WORK REQUIRED: Which lines of the records below contain the word "cyan"? Report each of them in full.
(EXCERPTED RECORDS)
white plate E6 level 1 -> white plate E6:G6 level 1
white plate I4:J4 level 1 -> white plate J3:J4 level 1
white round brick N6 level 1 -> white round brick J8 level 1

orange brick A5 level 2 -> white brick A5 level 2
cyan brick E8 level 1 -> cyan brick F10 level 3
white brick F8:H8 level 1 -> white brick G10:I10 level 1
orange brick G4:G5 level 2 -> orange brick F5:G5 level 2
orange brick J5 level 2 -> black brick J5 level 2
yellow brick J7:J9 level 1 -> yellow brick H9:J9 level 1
(End EXCERPTED RECORDS)
(EXCERPTED RECORDS)
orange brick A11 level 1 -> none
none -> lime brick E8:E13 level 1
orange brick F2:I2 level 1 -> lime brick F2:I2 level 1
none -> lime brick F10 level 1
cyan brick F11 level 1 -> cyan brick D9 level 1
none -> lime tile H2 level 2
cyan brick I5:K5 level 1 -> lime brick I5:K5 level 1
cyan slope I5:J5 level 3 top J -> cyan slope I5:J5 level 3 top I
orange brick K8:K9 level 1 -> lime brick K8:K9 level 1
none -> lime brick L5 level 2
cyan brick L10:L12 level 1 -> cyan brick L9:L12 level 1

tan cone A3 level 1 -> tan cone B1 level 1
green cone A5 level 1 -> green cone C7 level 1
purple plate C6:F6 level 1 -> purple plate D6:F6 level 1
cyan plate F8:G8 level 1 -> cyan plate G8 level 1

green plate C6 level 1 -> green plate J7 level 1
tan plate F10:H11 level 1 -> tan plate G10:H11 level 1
(End EXCERPTED RECORDS)
(EXCERPTED RECORDS)
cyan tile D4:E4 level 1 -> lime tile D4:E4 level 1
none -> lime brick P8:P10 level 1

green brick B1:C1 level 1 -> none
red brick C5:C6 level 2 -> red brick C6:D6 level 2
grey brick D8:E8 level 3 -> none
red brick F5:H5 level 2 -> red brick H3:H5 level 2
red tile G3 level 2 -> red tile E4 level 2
(End EXCERPTED RECORDS)
WRITTEN RESPONSE:
cyan brick E8 level 1 -> cyan brick F10 level 3
cyan brick F11 level 1 -> cyan brick D9 level 1
cyan brick I5:K5 level 1 -> lime brick I5:K5 level 1
cyan slope I5:J5 level 3 top J -> cyan slope I5:J5 level 3 top I
cyan brick L10:L12 level 1 -> cyan brick L9:L12 level 1
cyan plate F8:G8 level 1 -> cyan plate G8 level 1
cyan tile D4:E4 level 1 -> lime tile D4:E4 level 1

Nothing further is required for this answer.